• _Description of the task_:
The required result is each line of the entries below containing the string "scissors".

(Saved data entries)

________________

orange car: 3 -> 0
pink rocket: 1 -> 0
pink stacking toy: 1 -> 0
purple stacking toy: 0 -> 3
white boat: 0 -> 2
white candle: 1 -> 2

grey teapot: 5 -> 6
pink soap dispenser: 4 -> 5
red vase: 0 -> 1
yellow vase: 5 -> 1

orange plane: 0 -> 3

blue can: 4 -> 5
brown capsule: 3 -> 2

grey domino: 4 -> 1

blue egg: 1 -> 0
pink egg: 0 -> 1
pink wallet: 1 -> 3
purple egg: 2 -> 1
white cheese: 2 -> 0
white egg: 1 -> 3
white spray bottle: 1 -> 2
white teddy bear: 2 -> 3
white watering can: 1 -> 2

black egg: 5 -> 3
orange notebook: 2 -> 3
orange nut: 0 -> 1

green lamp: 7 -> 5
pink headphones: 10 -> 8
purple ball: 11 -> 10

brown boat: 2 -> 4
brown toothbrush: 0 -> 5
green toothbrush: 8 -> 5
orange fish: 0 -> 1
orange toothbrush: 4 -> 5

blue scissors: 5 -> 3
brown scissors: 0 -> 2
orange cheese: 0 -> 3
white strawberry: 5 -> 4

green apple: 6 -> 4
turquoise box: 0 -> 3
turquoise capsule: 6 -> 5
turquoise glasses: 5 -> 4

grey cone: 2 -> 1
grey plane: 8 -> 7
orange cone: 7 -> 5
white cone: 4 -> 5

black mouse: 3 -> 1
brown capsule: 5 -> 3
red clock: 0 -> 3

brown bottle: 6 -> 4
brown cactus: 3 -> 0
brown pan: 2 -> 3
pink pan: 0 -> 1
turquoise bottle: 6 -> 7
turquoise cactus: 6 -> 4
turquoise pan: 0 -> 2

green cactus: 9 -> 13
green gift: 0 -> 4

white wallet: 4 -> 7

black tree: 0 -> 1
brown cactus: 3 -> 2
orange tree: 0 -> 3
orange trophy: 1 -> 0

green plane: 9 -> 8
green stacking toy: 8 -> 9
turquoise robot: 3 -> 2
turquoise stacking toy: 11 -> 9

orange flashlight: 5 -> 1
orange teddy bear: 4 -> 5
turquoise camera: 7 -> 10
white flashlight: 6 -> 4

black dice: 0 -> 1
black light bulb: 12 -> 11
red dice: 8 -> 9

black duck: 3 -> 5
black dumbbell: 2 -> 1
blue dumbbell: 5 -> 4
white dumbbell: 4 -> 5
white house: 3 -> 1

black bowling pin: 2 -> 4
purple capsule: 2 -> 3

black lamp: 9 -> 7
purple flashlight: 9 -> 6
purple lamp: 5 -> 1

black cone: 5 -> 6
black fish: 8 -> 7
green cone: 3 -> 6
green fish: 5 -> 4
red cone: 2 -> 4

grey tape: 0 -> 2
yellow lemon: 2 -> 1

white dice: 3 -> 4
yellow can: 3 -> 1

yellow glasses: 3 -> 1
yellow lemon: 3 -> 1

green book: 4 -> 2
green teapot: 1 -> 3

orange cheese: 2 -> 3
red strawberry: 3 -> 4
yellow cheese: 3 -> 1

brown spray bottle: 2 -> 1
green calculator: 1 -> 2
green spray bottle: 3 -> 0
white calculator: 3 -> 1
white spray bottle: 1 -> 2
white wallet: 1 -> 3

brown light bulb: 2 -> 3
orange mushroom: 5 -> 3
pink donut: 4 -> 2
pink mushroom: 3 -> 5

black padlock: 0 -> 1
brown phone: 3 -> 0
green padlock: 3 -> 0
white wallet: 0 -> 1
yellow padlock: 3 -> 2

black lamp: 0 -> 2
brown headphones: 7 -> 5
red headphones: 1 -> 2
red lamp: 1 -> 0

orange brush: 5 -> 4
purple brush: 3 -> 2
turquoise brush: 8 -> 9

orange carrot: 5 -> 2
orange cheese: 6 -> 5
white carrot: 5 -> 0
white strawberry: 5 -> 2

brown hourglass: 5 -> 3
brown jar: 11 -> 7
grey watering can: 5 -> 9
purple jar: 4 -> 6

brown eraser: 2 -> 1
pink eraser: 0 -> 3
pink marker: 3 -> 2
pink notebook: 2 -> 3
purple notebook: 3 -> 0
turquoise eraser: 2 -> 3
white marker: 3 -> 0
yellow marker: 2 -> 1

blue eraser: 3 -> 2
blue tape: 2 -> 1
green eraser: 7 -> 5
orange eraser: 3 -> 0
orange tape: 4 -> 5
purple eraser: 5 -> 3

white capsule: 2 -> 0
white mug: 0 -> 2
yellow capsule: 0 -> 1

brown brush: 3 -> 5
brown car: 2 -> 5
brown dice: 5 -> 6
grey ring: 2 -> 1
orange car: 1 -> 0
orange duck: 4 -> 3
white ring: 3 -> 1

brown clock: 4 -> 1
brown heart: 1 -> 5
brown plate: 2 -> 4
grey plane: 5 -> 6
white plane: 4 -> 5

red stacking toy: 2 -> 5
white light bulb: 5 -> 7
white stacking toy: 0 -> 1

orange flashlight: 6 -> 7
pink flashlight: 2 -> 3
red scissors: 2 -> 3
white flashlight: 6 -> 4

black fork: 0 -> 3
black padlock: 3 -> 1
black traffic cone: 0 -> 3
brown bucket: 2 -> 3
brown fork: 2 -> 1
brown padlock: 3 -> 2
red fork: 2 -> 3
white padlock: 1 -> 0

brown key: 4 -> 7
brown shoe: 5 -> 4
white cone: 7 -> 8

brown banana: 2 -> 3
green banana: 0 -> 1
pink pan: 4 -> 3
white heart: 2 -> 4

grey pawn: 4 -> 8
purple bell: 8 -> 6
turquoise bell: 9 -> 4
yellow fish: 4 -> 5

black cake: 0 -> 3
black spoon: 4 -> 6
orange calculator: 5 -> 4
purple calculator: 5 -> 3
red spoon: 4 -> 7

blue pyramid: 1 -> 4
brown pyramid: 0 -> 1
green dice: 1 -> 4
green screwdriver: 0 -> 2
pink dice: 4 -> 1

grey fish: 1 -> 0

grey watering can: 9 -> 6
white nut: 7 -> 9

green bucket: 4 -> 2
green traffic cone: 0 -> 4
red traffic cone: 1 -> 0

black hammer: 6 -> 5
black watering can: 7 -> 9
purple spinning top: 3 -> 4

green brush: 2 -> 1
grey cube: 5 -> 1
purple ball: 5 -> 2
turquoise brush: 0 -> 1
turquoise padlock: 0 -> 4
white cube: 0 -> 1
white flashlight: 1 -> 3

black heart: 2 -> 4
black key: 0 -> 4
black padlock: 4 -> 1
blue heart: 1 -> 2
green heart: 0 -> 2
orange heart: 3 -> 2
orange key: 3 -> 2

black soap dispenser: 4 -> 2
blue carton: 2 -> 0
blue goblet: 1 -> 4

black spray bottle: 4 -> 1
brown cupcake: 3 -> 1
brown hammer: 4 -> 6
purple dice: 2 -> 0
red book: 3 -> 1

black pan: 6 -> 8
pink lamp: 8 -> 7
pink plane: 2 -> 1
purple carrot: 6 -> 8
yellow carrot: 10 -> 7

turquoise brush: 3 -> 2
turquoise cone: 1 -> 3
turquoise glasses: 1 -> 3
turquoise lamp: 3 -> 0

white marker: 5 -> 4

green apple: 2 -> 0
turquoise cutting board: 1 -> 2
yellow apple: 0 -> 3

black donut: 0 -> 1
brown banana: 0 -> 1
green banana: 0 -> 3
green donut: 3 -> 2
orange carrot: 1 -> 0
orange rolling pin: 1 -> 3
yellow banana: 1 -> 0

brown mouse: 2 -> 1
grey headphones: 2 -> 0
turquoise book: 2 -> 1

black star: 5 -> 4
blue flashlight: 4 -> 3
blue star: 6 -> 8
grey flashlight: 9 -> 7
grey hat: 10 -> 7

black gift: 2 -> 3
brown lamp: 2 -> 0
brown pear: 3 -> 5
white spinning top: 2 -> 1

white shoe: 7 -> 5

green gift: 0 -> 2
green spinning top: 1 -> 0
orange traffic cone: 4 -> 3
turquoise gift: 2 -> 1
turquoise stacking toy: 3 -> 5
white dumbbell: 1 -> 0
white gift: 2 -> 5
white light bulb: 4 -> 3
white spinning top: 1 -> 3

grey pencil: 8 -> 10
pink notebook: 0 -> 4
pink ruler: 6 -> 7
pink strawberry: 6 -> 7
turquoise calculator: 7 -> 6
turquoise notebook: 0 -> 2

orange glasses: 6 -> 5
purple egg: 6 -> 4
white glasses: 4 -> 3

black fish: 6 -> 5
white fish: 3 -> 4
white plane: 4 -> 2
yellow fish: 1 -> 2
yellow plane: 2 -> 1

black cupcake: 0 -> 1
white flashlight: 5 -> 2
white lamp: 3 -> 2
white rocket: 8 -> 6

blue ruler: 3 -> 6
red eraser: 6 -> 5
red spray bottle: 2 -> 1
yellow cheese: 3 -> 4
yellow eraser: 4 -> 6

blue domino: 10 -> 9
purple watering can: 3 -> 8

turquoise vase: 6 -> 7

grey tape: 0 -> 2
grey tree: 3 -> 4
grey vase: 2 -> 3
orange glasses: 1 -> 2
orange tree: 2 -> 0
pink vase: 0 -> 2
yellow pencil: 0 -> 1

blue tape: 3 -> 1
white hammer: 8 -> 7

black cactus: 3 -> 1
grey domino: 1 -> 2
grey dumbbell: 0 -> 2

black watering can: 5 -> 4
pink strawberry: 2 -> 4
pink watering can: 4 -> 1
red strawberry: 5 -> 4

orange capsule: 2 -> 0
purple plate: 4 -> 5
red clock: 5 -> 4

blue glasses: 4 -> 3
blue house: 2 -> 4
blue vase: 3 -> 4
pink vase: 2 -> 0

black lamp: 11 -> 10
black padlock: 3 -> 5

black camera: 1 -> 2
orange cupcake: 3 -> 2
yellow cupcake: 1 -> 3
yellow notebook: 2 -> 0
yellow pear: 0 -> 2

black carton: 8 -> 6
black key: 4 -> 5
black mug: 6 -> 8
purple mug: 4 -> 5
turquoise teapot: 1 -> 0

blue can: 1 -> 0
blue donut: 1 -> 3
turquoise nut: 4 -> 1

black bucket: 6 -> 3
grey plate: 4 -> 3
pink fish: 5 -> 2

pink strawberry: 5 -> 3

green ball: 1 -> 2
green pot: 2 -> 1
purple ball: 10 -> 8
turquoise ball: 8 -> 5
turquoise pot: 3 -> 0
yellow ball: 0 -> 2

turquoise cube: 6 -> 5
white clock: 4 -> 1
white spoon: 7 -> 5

________________

• _Your solution_:
blue scissors: 5 -> 3
brown scissors: 0 -> 2
red scissors: 2 -> 3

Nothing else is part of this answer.